Beginning at the line that contains "grey capsule (no.", reproduce the entries below exactly, ending with the line that contains "white can (no. 2". Omit each picture.
*** Data extracts
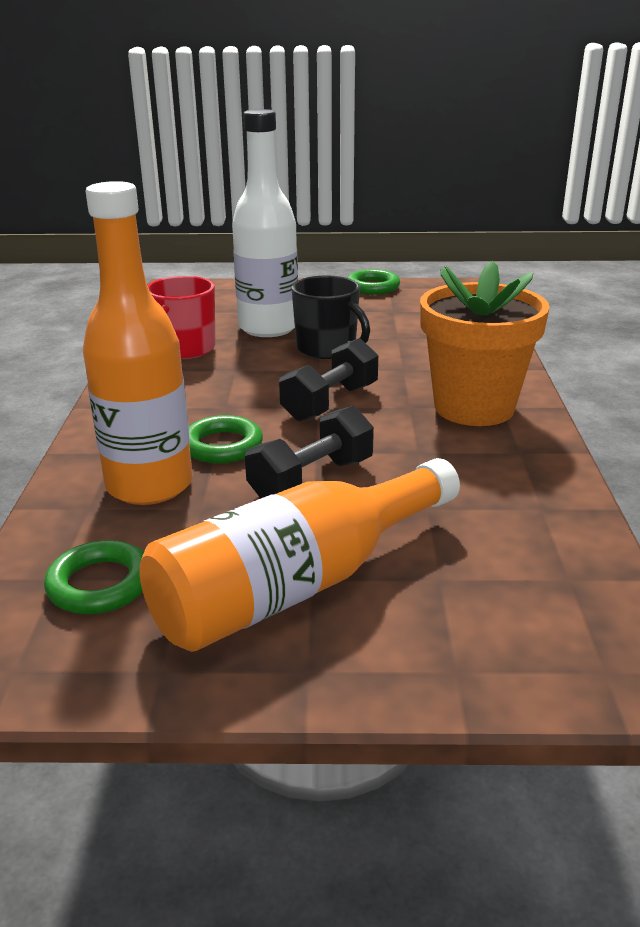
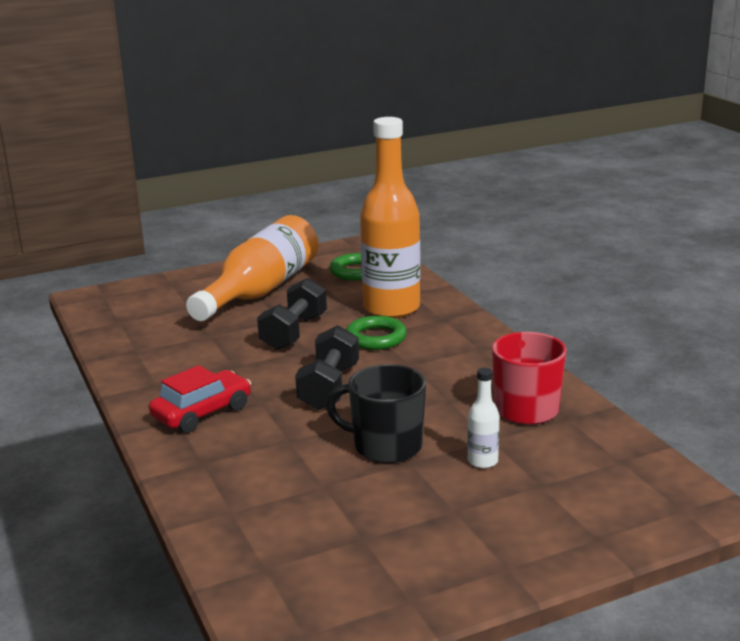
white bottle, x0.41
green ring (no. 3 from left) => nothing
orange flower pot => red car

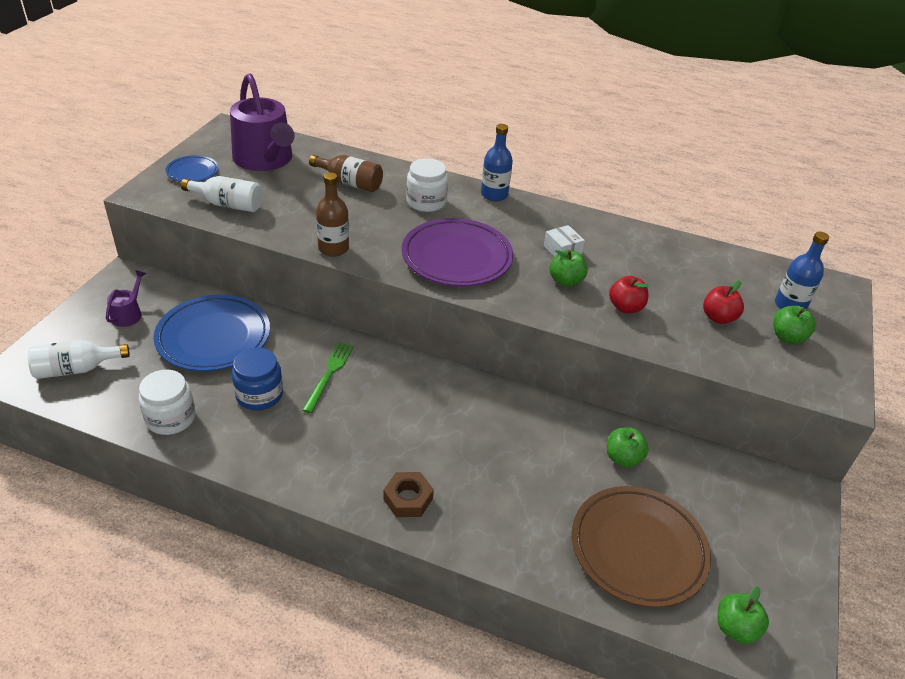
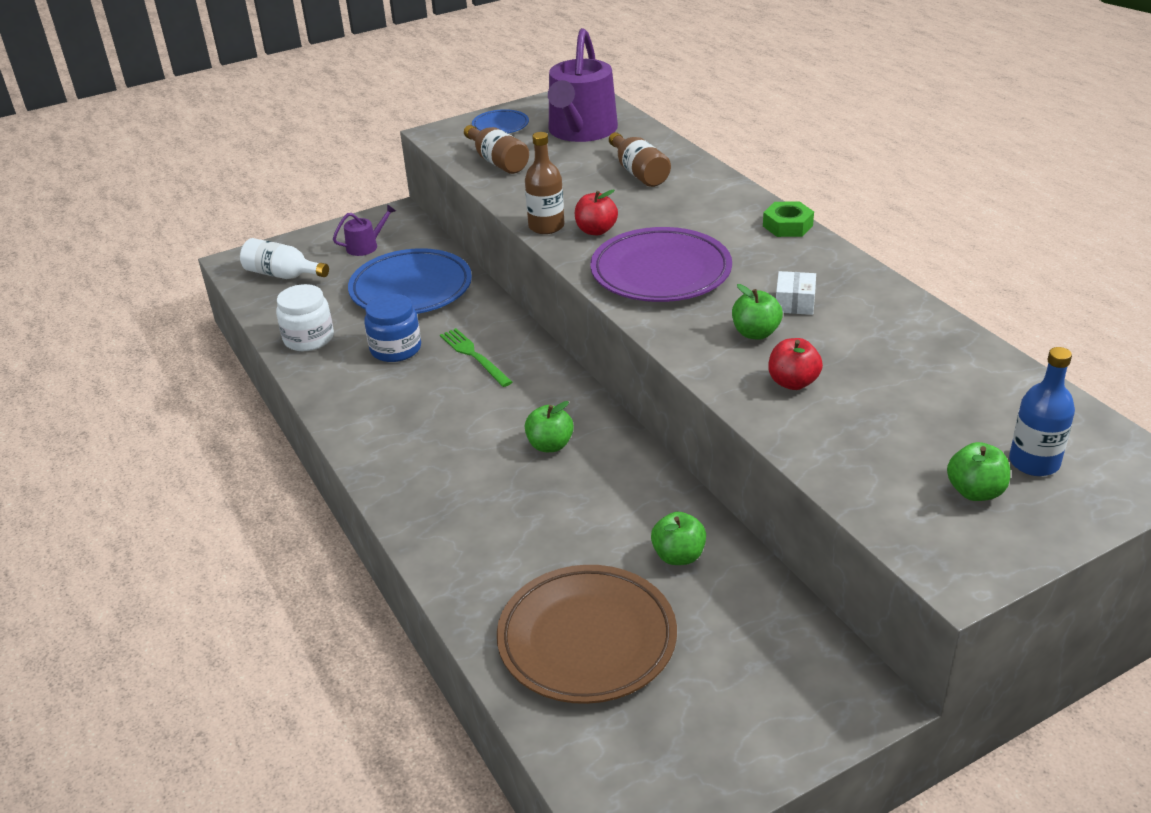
white bottle (no. 2 from left) => brown bottle (no. 1 from left)
green fork, 90 degrees counterclockwise
brown nut => nothing
white jar (no. 2 from left) => nothing
blue bottle (no. 1 from left) => green nut
red apple (no. 2 from left in the first image) => red apple (no. 1 from left), relocated
green apple (no. 3 from left in the first image) => green apple (no. 1 from left), relocated

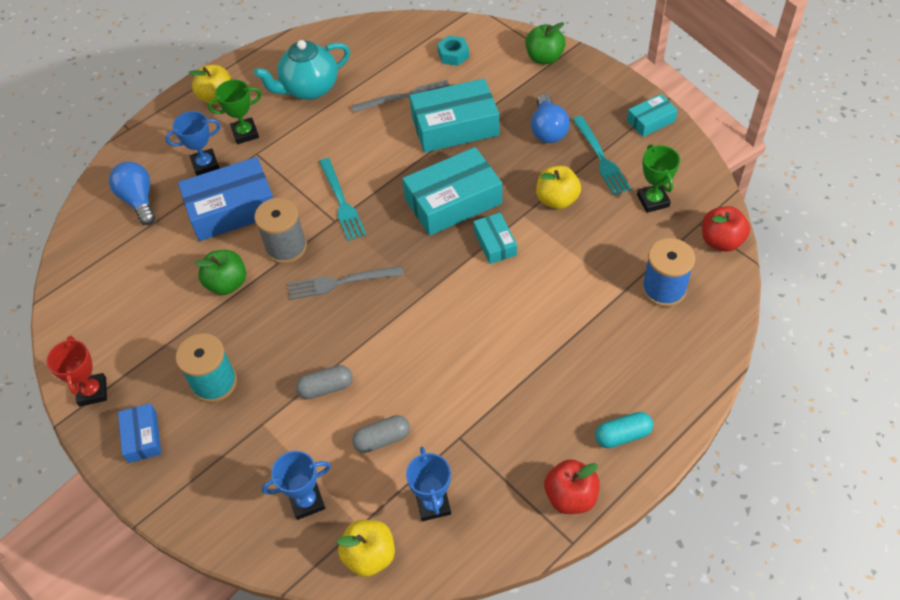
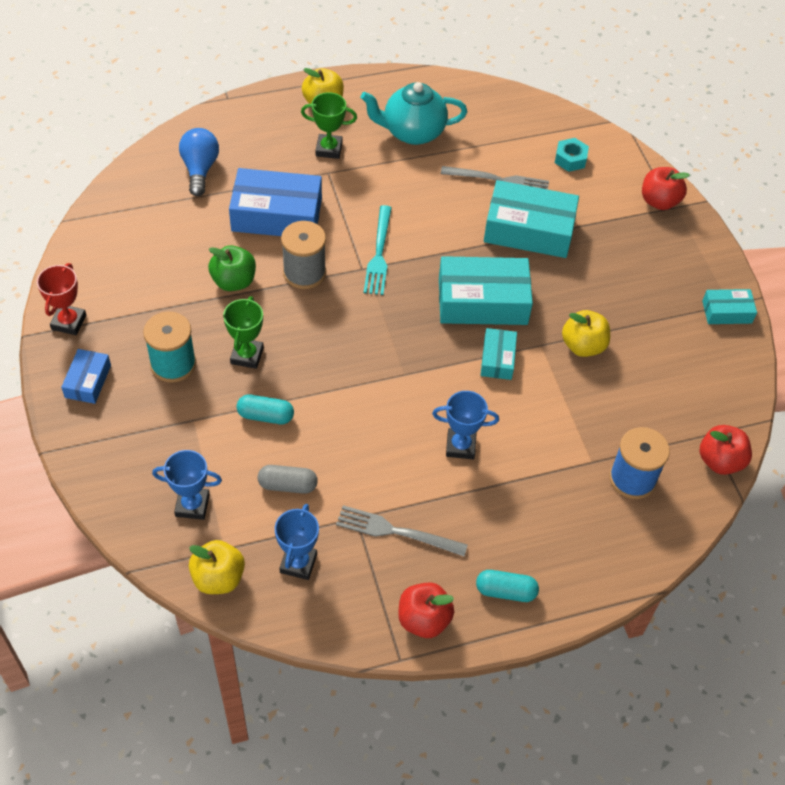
blue trophy (no. 1 from left in the first image) => blue trophy (no. 3 from left), relocated
grey fork (no. 1 from left), relocated
grey capsule (no. 1 from left) => turquoise capsule (no. 1 from left)
green apple (no. 2 from left) => red apple (no. 2 from left)
blue light bulb (no. 2 from left) => nothing
turquoise fork (no. 2 from left) => nothing
green trophy (no. 2 from left in the first image) => green trophy (no. 1 from left), relocated

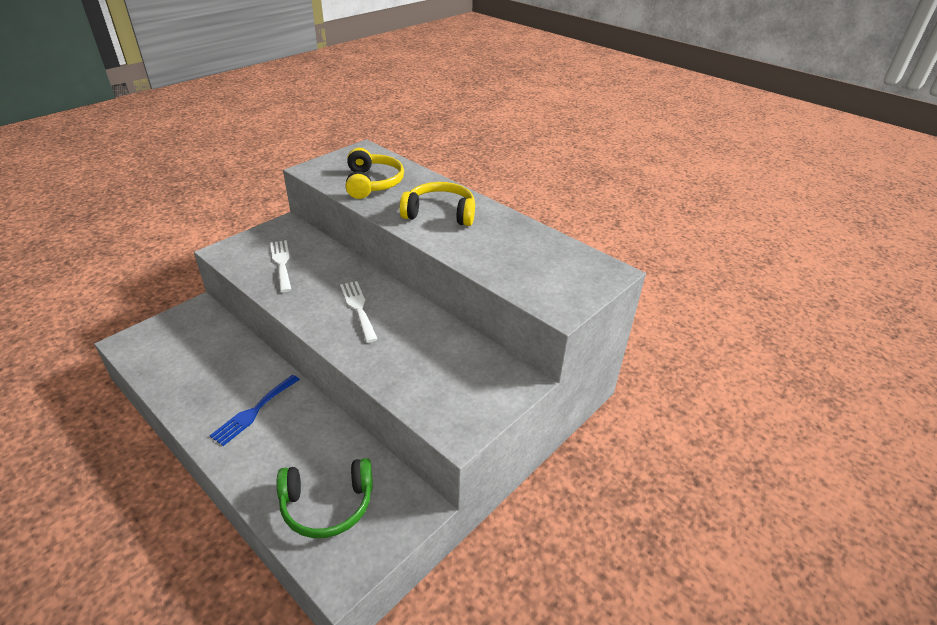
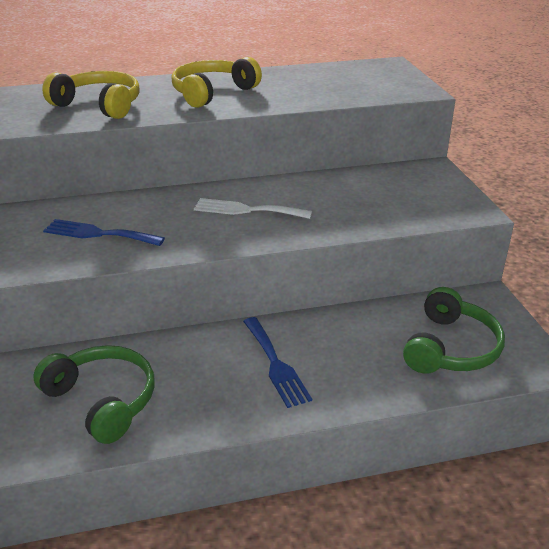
white fork (no. 1 from left) => blue fork (no. 1 from left)
nothing => green headphones (no. 1 from left)

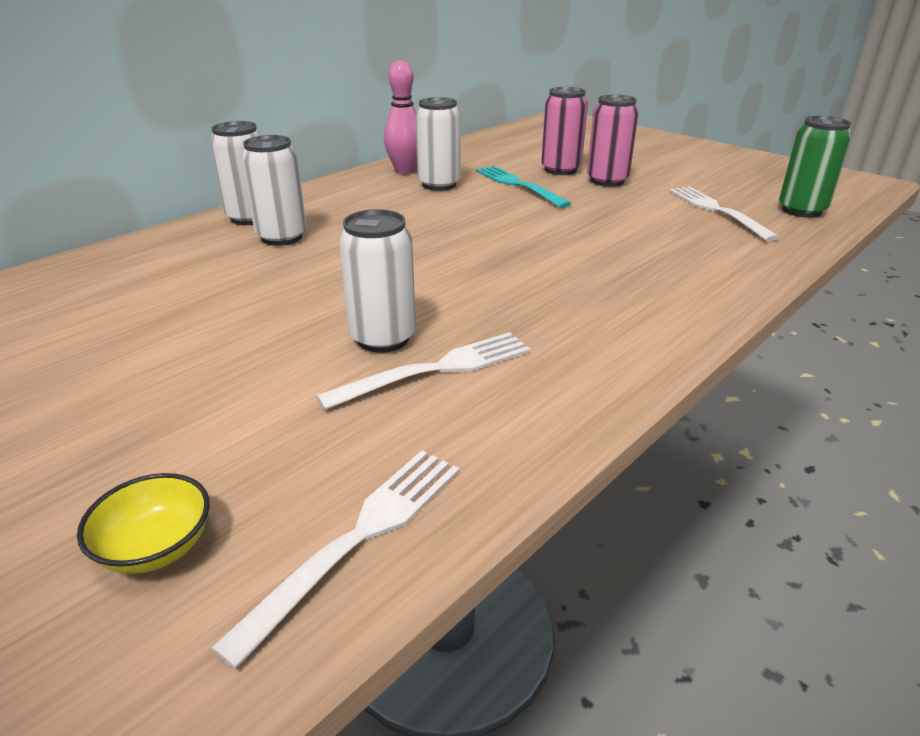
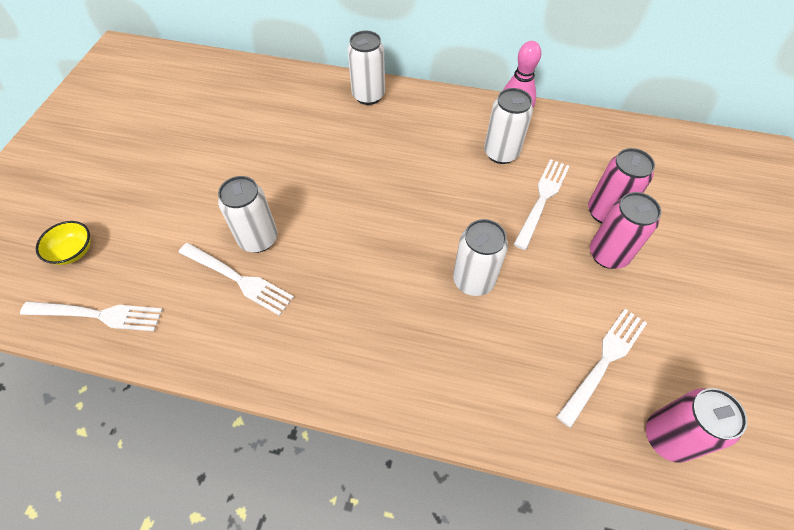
white can (no. 2 from left in the first image) => white can (no. 3 from left), relocated
turquoise fork => white fork (no. 3 from left)
green can => pink can (no. 3 from left)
******
(Result of this exercise):
grey capsule (no. 1 from left) => turquoise capsule (no. 1 from left)
green apple (no. 2 from left) => red apple (no. 2 from left)
blue light bulb (no. 2 from left) => nothing
turquoise fork (no. 2 from left) => nothing
green trophy (no. 2 from left in the first image) => green trophy (no. 1 from left), relocated

white fork (no. 1 from left) => blue fork (no. 1 from left)
nothing => green headphones (no. 1 from left)

white can (no. 2 from left in the first image) => white can (no. 3 from left), relocated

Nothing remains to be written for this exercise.